Recorded data
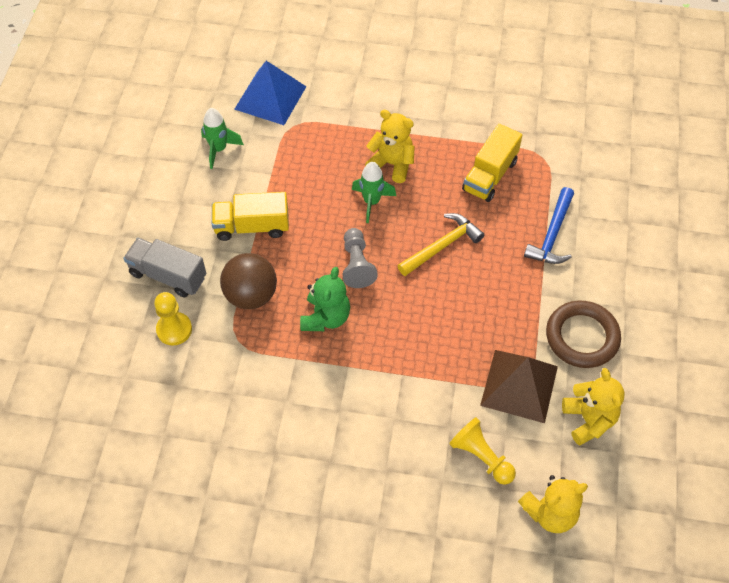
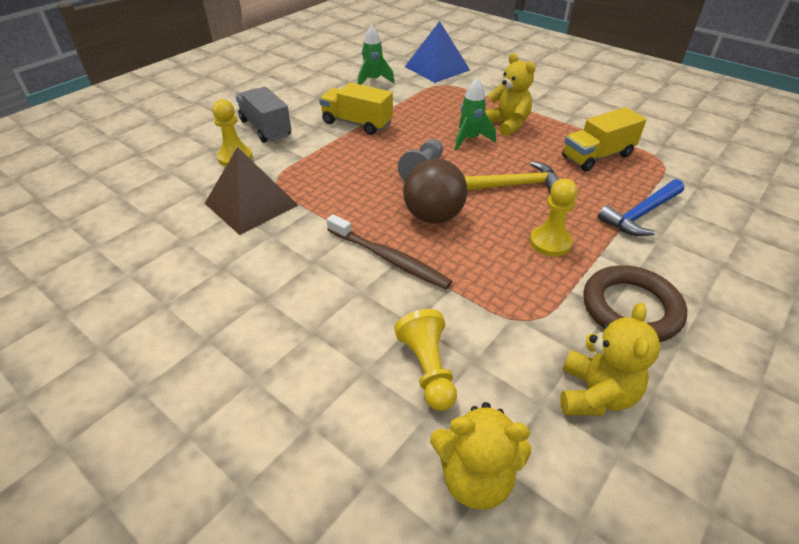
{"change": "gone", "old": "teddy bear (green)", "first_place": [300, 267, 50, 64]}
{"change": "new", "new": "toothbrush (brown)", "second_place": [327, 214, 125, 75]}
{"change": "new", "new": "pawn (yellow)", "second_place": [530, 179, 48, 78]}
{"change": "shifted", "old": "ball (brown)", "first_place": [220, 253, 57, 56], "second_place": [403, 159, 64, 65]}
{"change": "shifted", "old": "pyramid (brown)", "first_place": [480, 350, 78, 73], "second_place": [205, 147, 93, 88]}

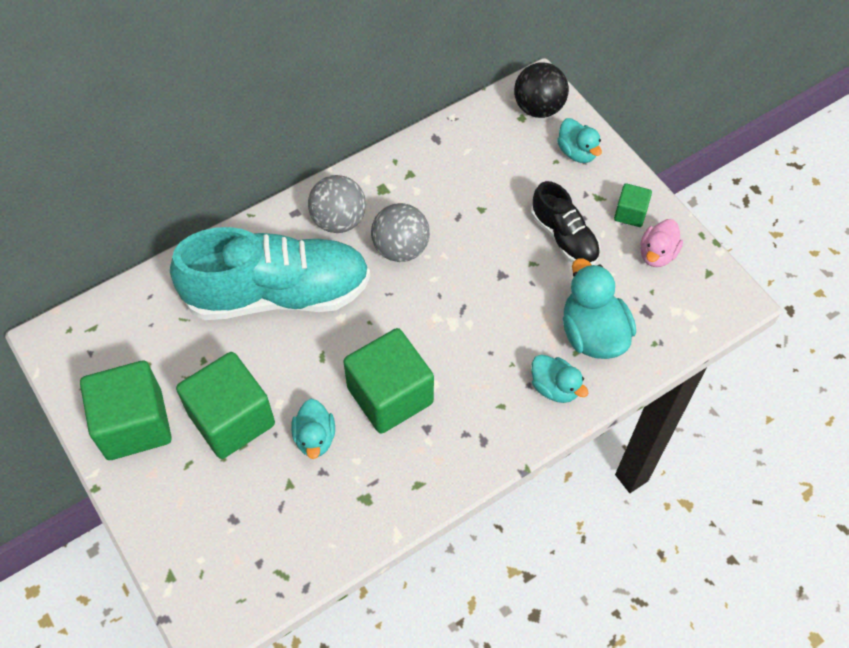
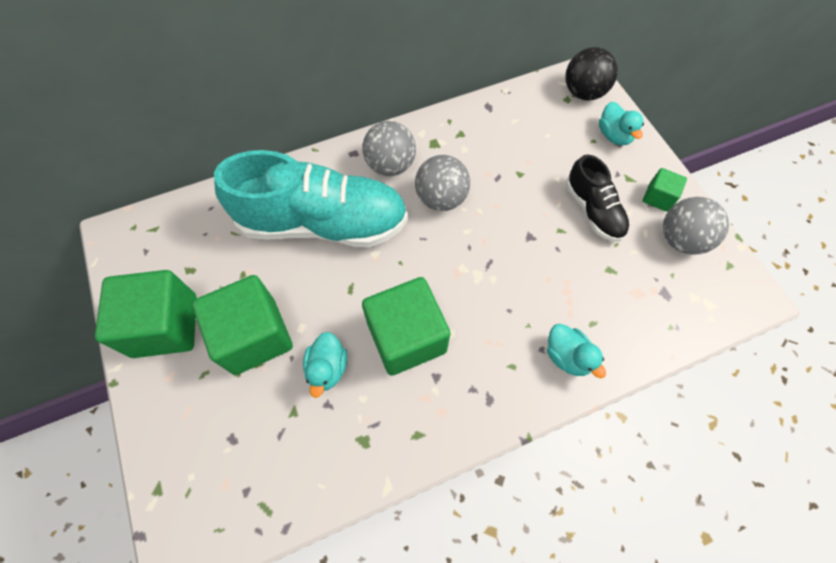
{"change": "gone", "old": "duck (turquoise)", "first_place": [563, 258, 73, 101]}
{"change": "swapped", "old": "duck (pink)", "new": "ball (grey)", "first_place": [640, 219, 43, 48], "second_place": [663, 197, 66, 58]}

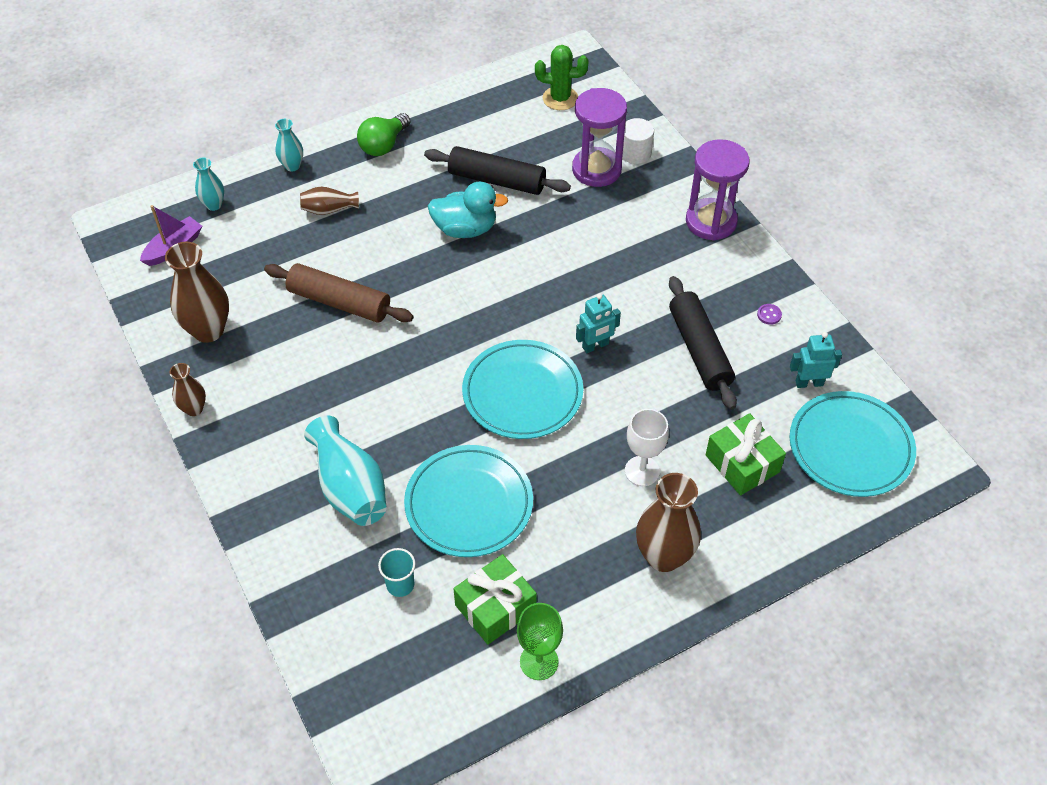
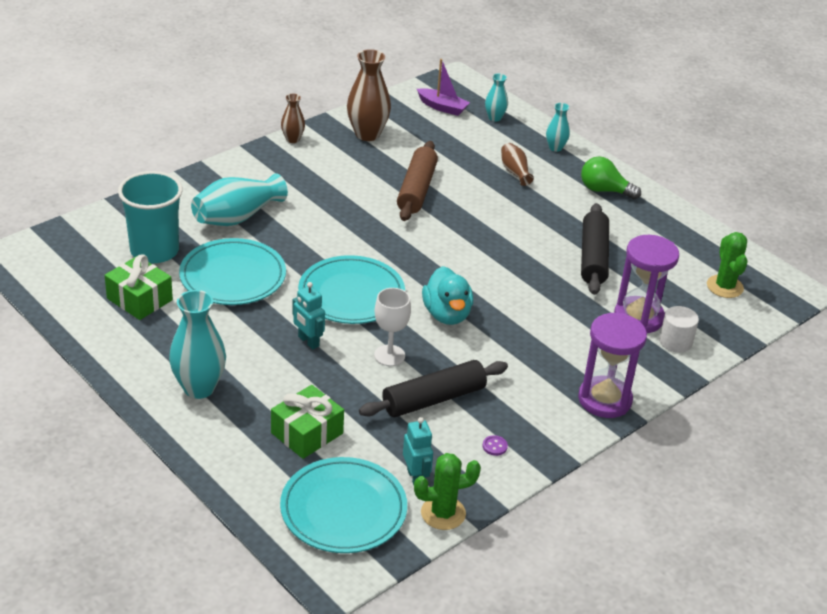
{"change": "gone", "old": "goblet (green)", "first_place": [517, 603, 46, 77]}
{"change": "new", "new": "cactus (green)", "second_place": [414, 453, 67, 77]}
{"change": "shifted", "old": "duck (turquoise)", "first_place": [428, 182, 80, 56], "second_place": [422, 266, 51, 59]}
{"change": "shifted", "old": "robot (turquoise)", "first_place": [576, 293, 45, 60], "second_place": [293, 282, 32, 68]}
{"change": "shifted", "old": "goblet (white)", "first_place": [625, 409, 44, 77], "second_place": [374, 288, 37, 78]}
{"change": "repainted", "old": "vase (brown)", "new": "vase (turquoise)", "first_place": [636, 473, 65, 99], "second_place": [169, 290, 57, 109]}
{"change": "scaled", "old": "cup (turquoise)", "first_place": [378, 548, 37, 49], "second_place": [118, 171, 65, 92], "factor": 2.2}

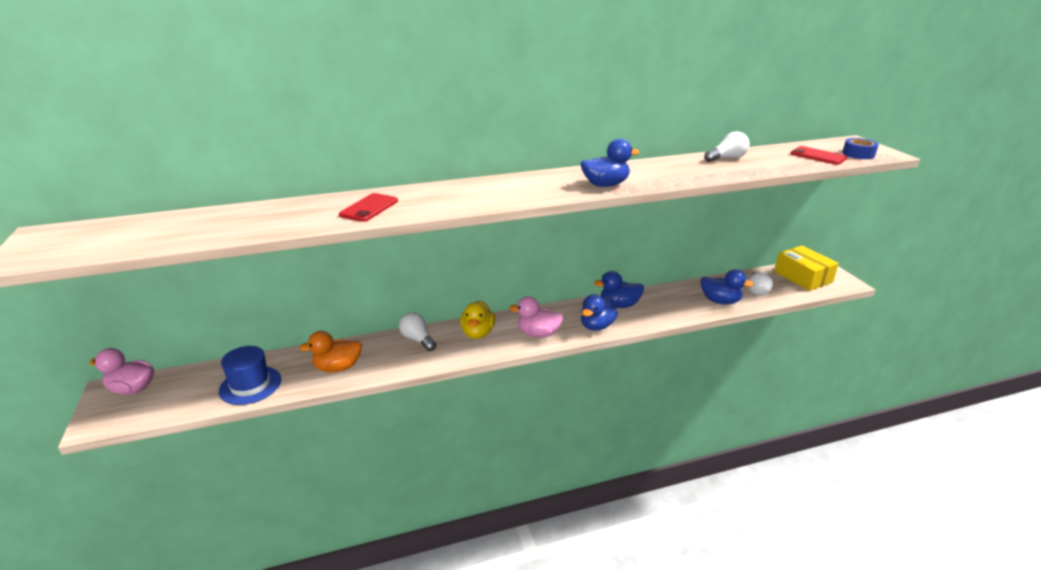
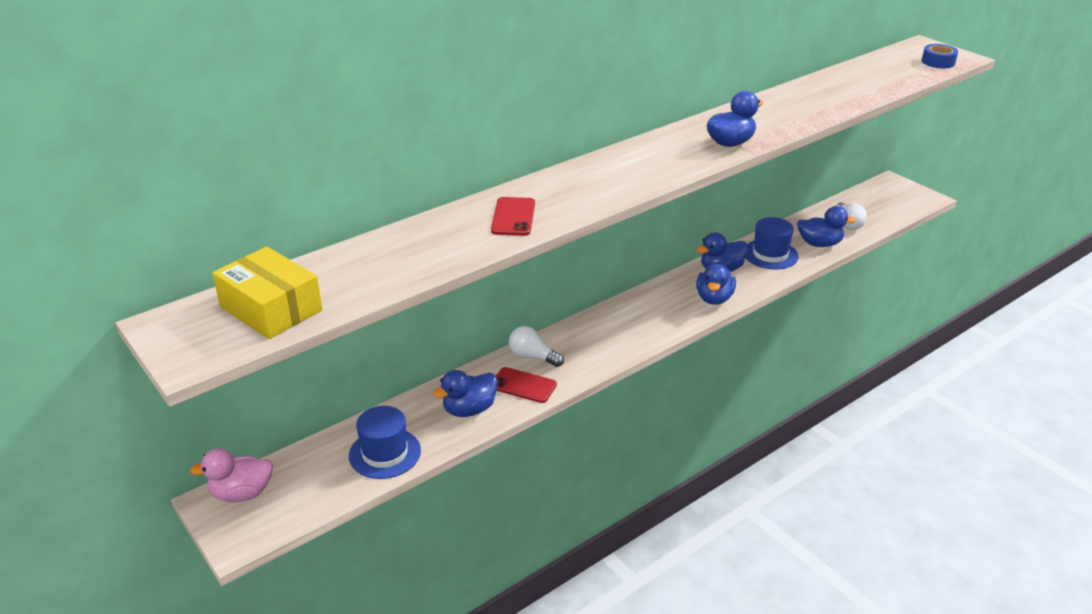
{"change": "gone", "old": "duck (yellow)", "first_place": [460, 300, 35, 39]}
{"change": "gone", "old": "duck (pink)", "first_place": [509, 296, 55, 41]}
{"change": "gone", "old": "light bulb (white)", "first_place": [704, 131, 46, 31]}
{"change": "new", "new": "hat (blue)", "second_place": [745, 217, 54, 52]}
{"change": "shifted", "old": "box (yellow)", "first_place": [774, 246, 65, 45], "second_place": [212, 246, 110, 93]}
{"change": "shifted", "old": "phone (red)", "first_place": [790, 146, 57, 19], "second_place": [496, 367, 61, 36]}
{"change": "repainted", "old": "duck (orange)", "new": "duck (blue)", "first_place": [299, 331, 63, 41], "second_place": [433, 370, 65, 47]}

_Exercise objective_:
Check each line of the entries, and copy the ones that contain "pink".

_Result for this task_:
{"change": "swapped", "old": "duck (pink)", "new": "ball (grey)", "first_place": [640, 219, 43, 48], "second_place": [663, 197, 66, 58]}
{"change": "gone", "old": "duck (pink)", "first_place": [509, 296, 55, 41]}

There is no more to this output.